(Geometric shape edit sequences)
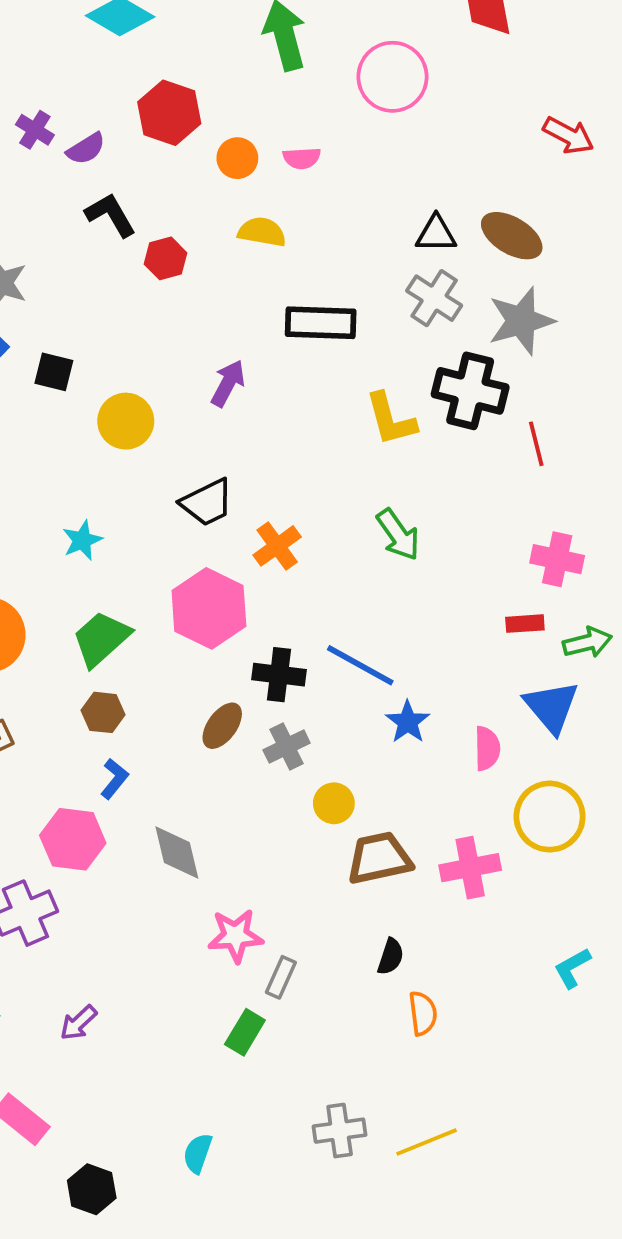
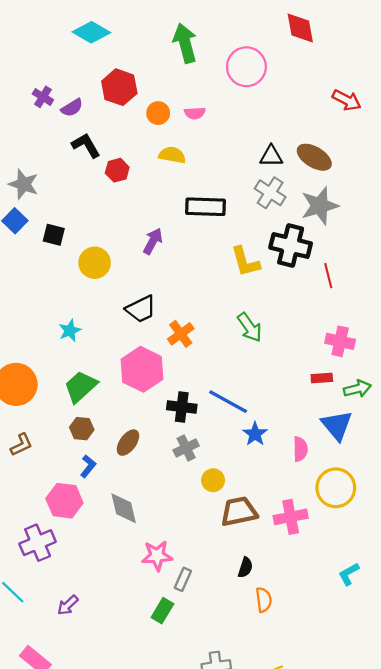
brown ellipse: (222, 726) -> (128, 443), moved

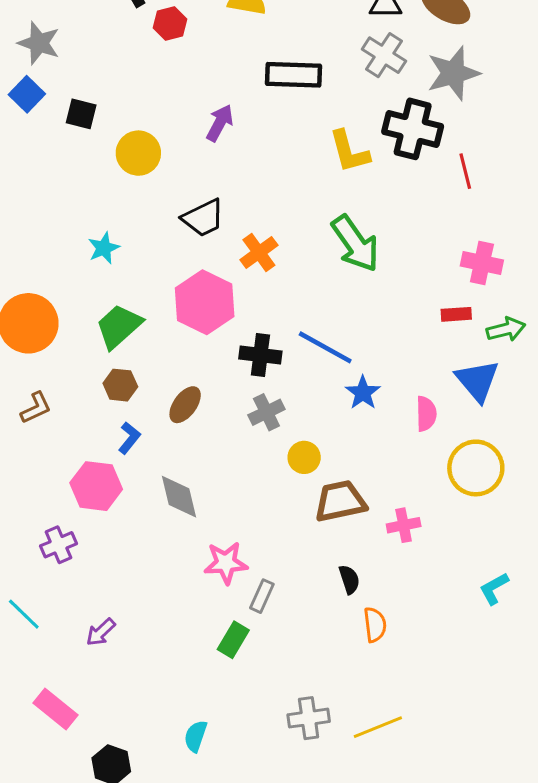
green arrow: (250, 327) -> (355, 243), size x1.4
pink cross: (291, 517) -> (404, 525), moved, size x0.7
purple cross: (38, 543) -> (58, 545), size x0.7
black semicircle: (245, 567) -> (349, 579), turned -36

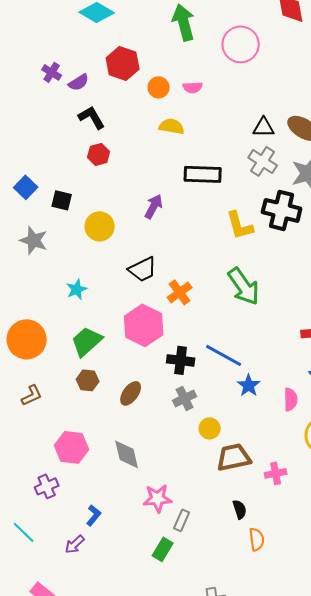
red hexagon: (170, 23) -> (99, 154), moved
gray star: (39, 43) -> (34, 240), moved
blue L-shape: (129, 438) -> (94, 515), moved

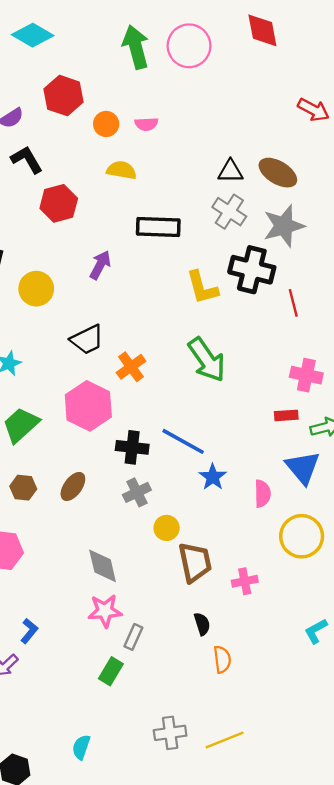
pink circle: (241, 44) -> (189, 46), moved
red hexagon: (99, 154) -> (59, 203), moved, size x1.4
brown hexagon: (88, 380) -> (23, 488), moved
gray diamond: (127, 454) -> (103, 566), moved
brown trapezoid: (234, 457) -> (195, 562), turned 90

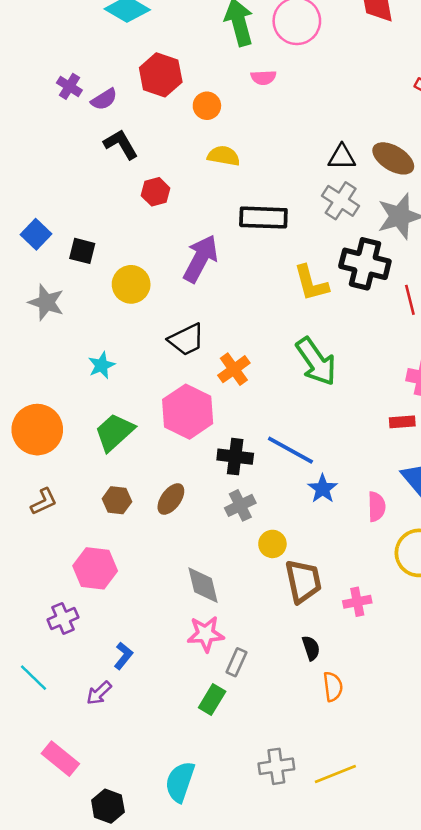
pink semicircle: (146, 124) -> (263, 77), moved
red hexagon: (59, 203) -> (155, 192), size x0.7
purple arrow: (100, 265) -> (200, 259), size x1.5
cyan semicircle: (81, 747) -> (180, 782), size x1.5

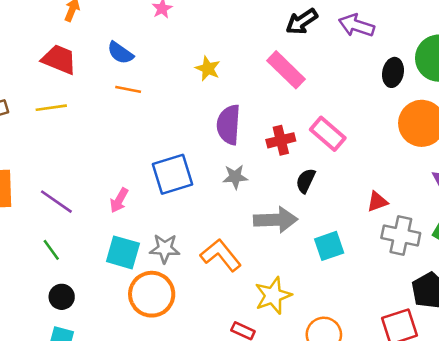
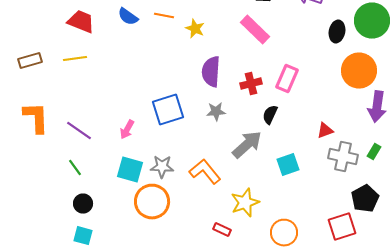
orange line: (128, 89) -> (164, 16), moved
pink rectangle: (328, 134) -> (287, 79), turned 72
gray arrow: (276, 220) -> (247, 145), turned -40

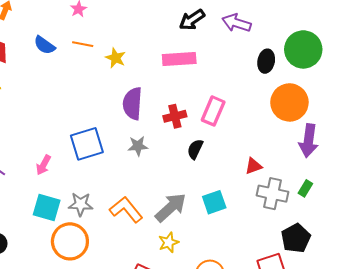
pink rectangle: (255, 30) -> (179, 59), turned -48
gray arrow: (247, 145) -> (171, 207), moved
yellow star: (245, 203) -> (169, 242), size x0.7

**Action item:** The range runs from the line containing "cyan semicircle: (81, 747)" through the end of the entries; print those lines exactly and leave the pictures out.

**Result of the exercise:**
cyan semicircle: (81, 747) -> (180, 782), size x1.5

orange line: (128, 89) -> (164, 16), moved
pink rectangle: (328, 134) -> (287, 79), turned 72
gray arrow: (276, 220) -> (247, 145), turned -40

pink rectangle: (255, 30) -> (179, 59), turned -48
gray arrow: (247, 145) -> (171, 207), moved
yellow star: (245, 203) -> (169, 242), size x0.7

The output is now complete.